**YOUR ASSIGNMENT**: Your task is to copy every line of the entries that holds the word "degrees".

**GIVEN RECORDS**:
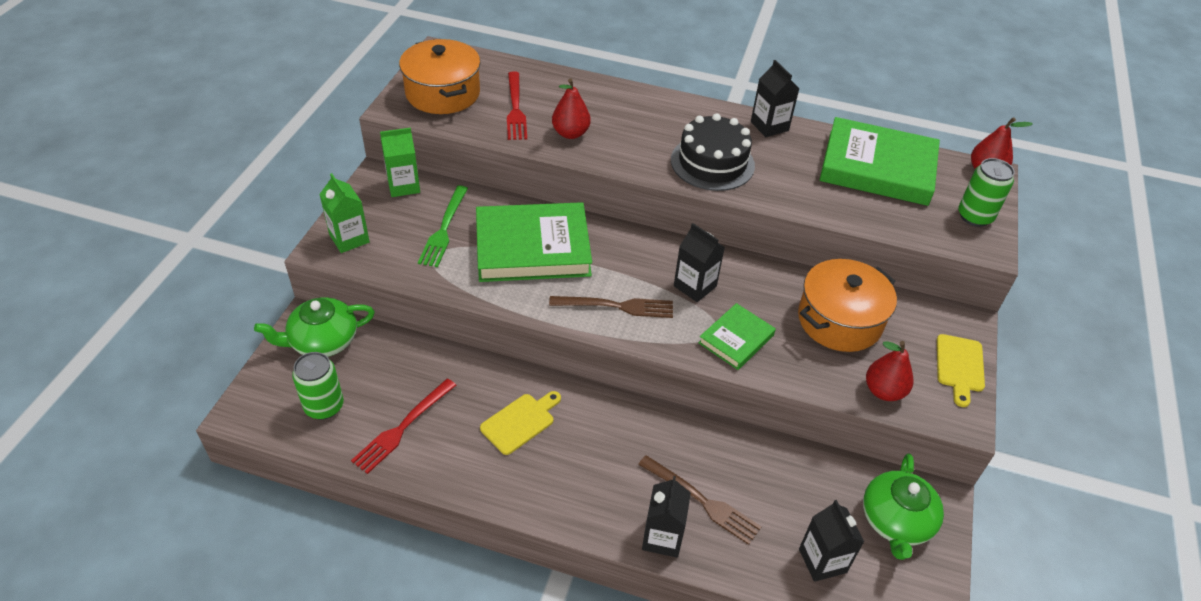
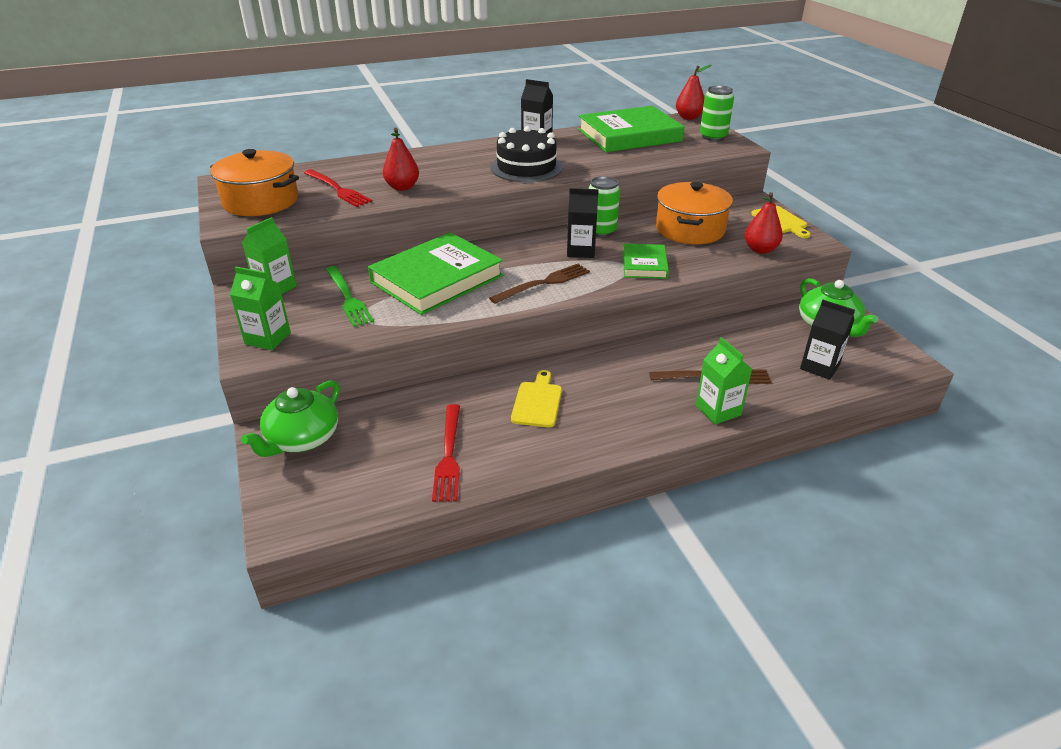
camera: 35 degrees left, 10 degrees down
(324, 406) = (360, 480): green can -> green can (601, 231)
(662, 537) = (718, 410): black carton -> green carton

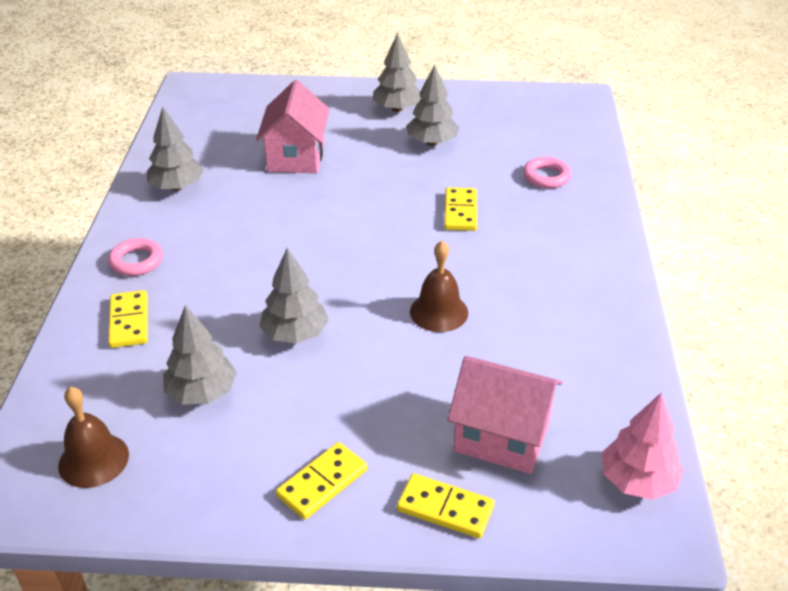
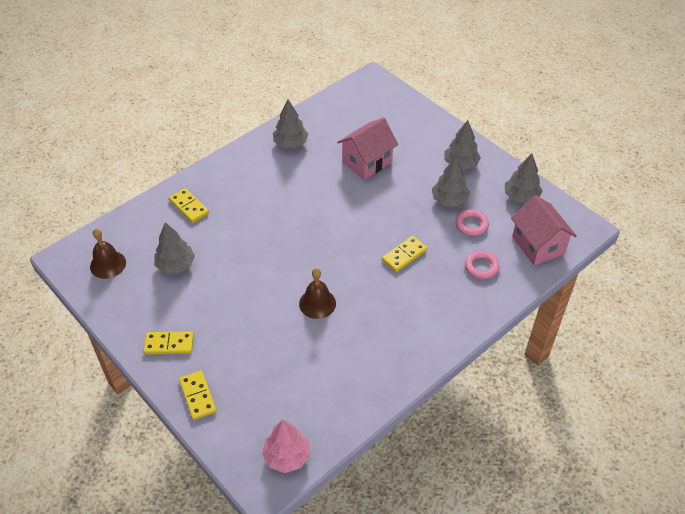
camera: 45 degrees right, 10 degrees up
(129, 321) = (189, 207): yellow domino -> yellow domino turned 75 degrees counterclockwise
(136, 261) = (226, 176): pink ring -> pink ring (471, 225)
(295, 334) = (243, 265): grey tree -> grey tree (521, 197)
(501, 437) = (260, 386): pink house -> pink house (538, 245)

**REPLY**:
camera: 35 degrees left, 10 degrees down
camera: 45 degrees right, 10 degrees up
(129, 321) = (189, 207): yellow domino -> yellow domino turned 75 degrees counterclockwise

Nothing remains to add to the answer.